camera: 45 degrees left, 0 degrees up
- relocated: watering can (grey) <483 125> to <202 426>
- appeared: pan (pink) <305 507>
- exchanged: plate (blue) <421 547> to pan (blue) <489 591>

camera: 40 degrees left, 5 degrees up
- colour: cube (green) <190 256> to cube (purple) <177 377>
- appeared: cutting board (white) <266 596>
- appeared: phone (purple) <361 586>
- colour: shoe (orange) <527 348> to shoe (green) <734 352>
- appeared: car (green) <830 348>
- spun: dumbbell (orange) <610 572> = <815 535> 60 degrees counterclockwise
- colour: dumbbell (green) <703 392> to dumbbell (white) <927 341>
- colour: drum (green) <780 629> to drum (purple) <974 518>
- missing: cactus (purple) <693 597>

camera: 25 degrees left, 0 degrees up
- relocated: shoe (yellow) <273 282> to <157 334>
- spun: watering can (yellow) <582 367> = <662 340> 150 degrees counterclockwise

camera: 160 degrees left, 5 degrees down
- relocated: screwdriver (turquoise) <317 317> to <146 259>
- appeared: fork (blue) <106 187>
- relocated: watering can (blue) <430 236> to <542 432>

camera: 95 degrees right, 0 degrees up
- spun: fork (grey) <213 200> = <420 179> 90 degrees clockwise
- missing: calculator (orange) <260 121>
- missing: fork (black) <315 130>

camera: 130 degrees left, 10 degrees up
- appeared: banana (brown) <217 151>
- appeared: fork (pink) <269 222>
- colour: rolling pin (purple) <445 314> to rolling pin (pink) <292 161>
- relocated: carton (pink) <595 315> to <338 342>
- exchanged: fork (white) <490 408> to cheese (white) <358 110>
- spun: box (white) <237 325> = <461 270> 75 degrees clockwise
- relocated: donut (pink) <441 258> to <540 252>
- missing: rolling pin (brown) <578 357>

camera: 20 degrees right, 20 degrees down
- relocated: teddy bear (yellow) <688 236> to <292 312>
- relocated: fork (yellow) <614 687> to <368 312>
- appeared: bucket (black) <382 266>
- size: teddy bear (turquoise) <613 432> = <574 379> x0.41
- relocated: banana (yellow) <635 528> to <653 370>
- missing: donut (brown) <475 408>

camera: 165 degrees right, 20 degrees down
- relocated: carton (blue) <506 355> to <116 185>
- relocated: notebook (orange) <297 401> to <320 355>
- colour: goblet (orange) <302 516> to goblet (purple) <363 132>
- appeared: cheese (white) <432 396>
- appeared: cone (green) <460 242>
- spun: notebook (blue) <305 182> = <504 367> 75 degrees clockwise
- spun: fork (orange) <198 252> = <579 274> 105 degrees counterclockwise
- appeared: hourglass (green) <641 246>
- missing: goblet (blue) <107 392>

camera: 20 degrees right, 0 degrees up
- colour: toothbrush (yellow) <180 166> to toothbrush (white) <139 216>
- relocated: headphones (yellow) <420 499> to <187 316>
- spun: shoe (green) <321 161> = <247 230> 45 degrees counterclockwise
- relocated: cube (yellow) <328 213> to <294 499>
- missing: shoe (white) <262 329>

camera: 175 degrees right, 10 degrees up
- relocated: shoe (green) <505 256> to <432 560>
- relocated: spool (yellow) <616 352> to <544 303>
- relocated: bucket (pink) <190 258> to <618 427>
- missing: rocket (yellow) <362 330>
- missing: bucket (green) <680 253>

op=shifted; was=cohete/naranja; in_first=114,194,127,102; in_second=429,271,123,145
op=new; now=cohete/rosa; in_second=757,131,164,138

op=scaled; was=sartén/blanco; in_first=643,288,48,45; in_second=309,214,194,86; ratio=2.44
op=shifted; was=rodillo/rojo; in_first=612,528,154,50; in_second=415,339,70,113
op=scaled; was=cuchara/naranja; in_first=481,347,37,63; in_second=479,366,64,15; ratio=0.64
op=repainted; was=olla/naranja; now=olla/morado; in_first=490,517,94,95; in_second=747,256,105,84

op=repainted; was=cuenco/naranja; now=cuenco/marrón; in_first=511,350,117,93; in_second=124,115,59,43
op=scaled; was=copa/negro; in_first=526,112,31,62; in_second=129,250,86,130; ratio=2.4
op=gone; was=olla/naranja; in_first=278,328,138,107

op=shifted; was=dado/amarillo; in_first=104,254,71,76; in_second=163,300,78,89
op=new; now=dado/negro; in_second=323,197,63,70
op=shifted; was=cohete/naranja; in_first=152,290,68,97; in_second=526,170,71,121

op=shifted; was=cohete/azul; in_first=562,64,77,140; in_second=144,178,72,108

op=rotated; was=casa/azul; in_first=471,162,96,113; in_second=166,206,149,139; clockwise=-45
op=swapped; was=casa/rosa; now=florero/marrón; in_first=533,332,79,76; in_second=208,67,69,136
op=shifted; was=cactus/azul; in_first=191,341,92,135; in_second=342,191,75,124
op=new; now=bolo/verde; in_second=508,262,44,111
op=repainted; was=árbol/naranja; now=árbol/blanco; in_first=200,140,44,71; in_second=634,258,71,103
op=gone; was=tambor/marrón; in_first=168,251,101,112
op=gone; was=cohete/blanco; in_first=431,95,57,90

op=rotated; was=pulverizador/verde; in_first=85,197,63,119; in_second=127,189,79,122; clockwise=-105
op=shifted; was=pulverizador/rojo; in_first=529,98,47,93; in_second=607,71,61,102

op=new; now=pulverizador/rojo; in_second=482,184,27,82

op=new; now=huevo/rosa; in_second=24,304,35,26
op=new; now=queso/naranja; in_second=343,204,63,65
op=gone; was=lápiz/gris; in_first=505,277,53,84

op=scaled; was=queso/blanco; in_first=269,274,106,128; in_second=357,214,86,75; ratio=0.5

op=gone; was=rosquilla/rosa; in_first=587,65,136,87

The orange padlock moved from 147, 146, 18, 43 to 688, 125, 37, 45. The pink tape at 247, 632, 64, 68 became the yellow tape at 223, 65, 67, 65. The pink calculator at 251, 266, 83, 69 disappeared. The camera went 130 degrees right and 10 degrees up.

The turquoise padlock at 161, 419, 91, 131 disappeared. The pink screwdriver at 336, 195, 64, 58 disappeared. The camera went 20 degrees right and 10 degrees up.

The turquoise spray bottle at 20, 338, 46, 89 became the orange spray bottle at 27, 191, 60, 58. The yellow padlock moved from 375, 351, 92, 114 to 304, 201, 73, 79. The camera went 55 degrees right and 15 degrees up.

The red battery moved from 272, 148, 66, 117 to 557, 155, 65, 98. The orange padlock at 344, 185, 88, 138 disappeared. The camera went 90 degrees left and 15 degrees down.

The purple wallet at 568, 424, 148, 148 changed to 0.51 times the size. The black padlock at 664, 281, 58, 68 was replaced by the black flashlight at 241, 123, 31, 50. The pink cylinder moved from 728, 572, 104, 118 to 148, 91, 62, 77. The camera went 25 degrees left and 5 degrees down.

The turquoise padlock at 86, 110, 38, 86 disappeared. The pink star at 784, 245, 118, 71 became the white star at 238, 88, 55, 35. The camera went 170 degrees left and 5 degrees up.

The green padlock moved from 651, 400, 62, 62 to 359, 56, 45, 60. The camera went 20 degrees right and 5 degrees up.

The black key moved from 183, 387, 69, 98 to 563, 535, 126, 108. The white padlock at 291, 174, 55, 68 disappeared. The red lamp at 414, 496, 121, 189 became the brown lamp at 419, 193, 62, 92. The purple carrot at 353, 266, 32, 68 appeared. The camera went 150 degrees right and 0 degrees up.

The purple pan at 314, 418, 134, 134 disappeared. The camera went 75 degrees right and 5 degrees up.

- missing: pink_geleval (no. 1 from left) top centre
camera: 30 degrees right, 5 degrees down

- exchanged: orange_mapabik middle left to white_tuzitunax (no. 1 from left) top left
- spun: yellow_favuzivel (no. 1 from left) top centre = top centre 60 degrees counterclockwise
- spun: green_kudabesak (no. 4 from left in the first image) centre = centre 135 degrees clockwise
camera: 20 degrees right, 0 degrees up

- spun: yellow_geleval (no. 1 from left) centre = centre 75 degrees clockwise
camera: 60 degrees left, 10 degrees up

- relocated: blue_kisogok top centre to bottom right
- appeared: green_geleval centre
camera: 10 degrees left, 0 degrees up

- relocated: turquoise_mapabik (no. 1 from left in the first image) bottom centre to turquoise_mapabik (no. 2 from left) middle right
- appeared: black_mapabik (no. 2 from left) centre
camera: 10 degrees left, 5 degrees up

* * * * * * *

• EXERCISE:
Could you write out, exactly as they stand, only the lines above that begin at the line with "op=shifted; was=cohete/naranja; in_first=114,194,127,102;" and stop after the line with "op=gone; was=cohete/blanco; in_first=431,95,57,90"?

• COMPLETED TASK:
op=shifted; was=cohete/naranja; in_first=114,194,127,102; in_second=429,271,123,145
op=new; now=cohete/rosa; in_second=757,131,164,138

op=scaled; was=sartén/blanco; in_first=643,288,48,45; in_second=309,214,194,86; ratio=2.44
op=shifted; was=rodillo/rojo; in_first=612,528,154,50; in_second=415,339,70,113
op=scaled; was=cuchara/naranja; in_first=481,347,37,63; in_second=479,366,64,15; ratio=0.64
op=repainted; was=olla/naranja; now=olla/morado; in_first=490,517,94,95; in_second=747,256,105,84

op=repainted; was=cuenco/naranja; now=cuenco/marrón; in_first=511,350,117,93; in_second=124,115,59,43
op=scaled; was=copa/negro; in_first=526,112,31,62; in_second=129,250,86,130; ratio=2.4
op=gone; was=olla/naranja; in_first=278,328,138,107

op=shifted; was=dado/amarillo; in_first=104,254,71,76; in_second=163,300,78,89
op=new; now=dado/negro; in_second=323,197,63,70
op=shifted; was=cohete/naranja; in_first=152,290,68,97; in_second=526,170,71,121

op=shifted; was=cohete/azul; in_first=562,64,77,140; in_second=144,178,72,108

op=rotated; was=casa/azul; in_first=471,162,96,113; in_second=166,206,149,139; clockwise=-45
op=swapped; was=casa/rosa; now=florero/marrón; in_first=533,332,79,76; in_second=208,67,69,136
op=shifted; was=cactus/azul; in_first=191,341,92,135; in_second=342,191,75,124
op=new; now=bolo/verde; in_second=508,262,44,111
op=repainted; was=árbol/naranja; now=árbol/blanco; in_first=200,140,44,71; in_second=634,258,71,103
op=gone; was=tambor/marrón; in_first=168,251,101,112
op=gone; was=cohete/blanco; in_first=431,95,57,90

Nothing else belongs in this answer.